*Try it*:
Filter the data below for the string "LEDK" and copy each matching line.

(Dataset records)
################
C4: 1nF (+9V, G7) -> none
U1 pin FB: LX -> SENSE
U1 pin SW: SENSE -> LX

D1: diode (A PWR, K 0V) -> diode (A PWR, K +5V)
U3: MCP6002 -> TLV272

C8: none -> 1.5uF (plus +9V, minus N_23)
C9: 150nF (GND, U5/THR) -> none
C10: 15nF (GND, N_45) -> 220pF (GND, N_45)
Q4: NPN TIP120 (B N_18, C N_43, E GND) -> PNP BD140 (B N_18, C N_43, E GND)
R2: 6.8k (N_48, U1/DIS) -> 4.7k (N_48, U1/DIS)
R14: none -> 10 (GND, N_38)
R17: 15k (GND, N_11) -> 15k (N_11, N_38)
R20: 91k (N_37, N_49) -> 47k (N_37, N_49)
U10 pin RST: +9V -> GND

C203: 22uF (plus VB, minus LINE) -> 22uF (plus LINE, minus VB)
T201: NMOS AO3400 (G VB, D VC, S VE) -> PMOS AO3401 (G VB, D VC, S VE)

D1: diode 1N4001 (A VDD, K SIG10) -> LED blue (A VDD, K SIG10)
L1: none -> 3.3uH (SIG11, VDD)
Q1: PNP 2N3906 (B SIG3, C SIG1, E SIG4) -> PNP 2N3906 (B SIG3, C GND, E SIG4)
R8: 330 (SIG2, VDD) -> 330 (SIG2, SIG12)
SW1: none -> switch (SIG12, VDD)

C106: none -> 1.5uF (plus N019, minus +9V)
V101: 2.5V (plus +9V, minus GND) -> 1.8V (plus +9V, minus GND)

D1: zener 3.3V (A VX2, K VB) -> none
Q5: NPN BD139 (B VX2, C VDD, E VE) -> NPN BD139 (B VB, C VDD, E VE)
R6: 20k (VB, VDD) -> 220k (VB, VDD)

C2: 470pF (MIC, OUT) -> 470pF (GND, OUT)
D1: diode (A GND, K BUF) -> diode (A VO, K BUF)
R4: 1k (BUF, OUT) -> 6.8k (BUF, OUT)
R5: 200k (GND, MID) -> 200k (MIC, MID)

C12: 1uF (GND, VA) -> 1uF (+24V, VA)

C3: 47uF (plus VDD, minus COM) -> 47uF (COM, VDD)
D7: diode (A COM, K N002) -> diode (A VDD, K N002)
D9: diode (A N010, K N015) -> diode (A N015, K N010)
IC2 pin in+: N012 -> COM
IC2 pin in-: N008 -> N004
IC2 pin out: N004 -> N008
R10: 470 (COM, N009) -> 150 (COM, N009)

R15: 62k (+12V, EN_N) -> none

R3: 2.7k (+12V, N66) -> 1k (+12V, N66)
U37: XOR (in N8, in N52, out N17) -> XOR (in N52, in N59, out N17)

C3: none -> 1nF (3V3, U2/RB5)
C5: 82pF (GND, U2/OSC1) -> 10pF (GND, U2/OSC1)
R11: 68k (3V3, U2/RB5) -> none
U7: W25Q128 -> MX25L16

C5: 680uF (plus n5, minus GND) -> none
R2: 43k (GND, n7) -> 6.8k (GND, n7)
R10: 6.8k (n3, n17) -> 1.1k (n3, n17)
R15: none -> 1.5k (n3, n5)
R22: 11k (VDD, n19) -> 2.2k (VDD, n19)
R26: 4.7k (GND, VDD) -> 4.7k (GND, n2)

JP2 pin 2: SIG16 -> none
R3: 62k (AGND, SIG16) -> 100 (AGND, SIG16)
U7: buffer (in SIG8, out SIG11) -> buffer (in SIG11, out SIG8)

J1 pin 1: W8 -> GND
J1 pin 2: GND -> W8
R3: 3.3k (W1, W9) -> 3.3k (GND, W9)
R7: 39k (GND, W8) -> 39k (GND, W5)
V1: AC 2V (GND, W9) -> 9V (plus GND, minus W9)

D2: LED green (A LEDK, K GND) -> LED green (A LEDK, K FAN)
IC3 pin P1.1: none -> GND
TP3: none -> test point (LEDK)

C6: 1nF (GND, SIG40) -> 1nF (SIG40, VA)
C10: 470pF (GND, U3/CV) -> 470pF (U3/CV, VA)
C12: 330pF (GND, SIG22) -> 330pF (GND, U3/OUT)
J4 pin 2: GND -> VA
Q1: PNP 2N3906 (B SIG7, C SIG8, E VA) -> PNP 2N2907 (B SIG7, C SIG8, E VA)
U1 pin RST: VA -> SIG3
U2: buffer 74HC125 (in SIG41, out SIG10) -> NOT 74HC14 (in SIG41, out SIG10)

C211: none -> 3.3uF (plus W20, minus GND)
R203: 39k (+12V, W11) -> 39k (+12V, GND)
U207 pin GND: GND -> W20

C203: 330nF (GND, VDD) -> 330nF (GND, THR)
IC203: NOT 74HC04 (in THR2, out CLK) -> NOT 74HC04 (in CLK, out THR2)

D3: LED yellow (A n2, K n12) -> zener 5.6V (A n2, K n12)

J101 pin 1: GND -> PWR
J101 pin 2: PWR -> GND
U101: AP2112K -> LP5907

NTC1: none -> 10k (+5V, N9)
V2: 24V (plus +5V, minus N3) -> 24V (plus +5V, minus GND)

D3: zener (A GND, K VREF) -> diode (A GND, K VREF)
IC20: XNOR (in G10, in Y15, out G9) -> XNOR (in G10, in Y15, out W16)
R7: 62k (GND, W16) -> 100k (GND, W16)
################
*Answer section*:
D2: LED green (A LEDK, K GND) -> LED green (A LEDK, K FAN)
TP3: none -> test point (LEDK)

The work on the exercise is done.